### Task description
Which lines below include the string "none"? Please show each one.

### Provided information
◆ ◆ ◆ ◆ ◆ ◆ ◆

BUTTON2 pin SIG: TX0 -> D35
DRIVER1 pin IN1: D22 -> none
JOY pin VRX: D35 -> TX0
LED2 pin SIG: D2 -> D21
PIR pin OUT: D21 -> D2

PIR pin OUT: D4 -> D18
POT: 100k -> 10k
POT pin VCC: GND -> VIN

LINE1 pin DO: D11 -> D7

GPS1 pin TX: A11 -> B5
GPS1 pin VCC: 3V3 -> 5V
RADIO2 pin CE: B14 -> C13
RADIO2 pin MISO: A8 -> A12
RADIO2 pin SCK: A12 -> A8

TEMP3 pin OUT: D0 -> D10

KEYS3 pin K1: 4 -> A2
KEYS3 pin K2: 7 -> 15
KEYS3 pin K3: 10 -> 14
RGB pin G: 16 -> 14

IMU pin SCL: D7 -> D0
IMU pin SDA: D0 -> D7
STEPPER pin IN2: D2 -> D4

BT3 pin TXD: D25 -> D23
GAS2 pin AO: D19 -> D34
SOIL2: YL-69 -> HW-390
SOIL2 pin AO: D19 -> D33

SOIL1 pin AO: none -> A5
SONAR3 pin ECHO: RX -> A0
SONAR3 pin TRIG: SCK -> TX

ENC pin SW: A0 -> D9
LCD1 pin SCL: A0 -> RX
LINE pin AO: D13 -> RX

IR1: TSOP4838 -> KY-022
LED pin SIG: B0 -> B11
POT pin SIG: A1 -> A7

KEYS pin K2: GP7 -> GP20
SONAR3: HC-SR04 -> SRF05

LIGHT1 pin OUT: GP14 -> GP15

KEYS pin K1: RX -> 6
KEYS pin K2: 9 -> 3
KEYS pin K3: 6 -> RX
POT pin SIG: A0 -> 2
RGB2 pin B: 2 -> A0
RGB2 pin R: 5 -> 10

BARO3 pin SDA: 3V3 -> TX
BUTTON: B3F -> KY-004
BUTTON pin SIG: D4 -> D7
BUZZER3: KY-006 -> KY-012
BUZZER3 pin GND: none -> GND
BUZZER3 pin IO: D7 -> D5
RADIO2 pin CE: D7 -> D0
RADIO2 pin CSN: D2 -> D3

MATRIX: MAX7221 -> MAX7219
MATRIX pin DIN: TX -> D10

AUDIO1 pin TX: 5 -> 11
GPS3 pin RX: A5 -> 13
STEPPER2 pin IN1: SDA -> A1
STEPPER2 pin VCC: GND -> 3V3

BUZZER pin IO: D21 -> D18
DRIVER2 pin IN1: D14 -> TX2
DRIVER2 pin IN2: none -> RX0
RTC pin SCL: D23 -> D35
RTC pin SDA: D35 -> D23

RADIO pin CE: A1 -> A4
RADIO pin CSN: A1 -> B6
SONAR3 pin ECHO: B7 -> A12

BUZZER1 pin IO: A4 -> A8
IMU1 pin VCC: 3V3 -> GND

◆ ◆ ◆ ◆ ◆ ◆ ◆

### Solution below
DRIVER1 pin IN1: D22 -> none
SOIL1 pin AO: none -> A5
BUZZER3 pin GND: none -> GND
DRIVER2 pin IN2: none -> RX0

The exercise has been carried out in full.